WRITTEN PROBLEM –
Please render the entries as a numbered list, starting at the line that contains "Trace the roads" and ending at the line that contains "road 2 (unclassified): [(511,391),(451,287),(398,131),(364,68)]", with both of those lines included and any blank lines left out.

EXERCISE MATERIAL –
++++++++++

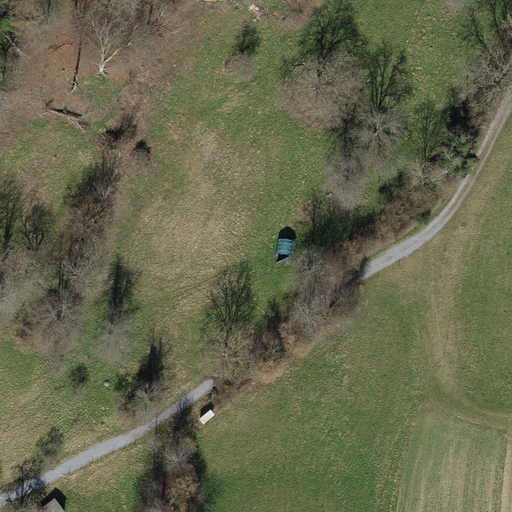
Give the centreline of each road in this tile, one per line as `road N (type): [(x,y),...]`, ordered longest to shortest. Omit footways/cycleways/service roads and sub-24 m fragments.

++++++++++

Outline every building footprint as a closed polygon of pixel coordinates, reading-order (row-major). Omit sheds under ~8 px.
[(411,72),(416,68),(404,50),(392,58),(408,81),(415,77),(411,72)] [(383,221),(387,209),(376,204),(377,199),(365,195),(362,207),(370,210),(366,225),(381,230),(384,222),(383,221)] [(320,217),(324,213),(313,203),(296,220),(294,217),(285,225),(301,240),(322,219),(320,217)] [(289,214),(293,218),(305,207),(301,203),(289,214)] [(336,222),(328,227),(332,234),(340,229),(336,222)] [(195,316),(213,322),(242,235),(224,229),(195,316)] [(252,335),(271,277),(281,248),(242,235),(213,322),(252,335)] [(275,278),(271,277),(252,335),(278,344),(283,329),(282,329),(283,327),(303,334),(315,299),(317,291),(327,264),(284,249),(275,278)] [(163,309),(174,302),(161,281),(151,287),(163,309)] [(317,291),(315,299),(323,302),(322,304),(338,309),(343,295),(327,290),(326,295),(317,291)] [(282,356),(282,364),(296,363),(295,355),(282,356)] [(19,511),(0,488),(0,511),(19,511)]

++++++++++

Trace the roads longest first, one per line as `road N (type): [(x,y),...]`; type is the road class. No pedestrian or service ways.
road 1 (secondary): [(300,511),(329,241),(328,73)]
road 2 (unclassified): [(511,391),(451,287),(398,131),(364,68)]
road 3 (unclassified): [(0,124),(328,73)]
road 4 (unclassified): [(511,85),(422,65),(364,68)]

++++++++++

OUTPUT BELOW –
1. Trace the roads longest first, one per line as `road N (type): [(x,y),...]`; type is the road class. No pedestrian or service ways.
2. road 1 (secondary): [(300,511),(329,241),(328,73)]
3. road 2 (unclassified): [(511,391),(451,287),(398,131),(364,68)]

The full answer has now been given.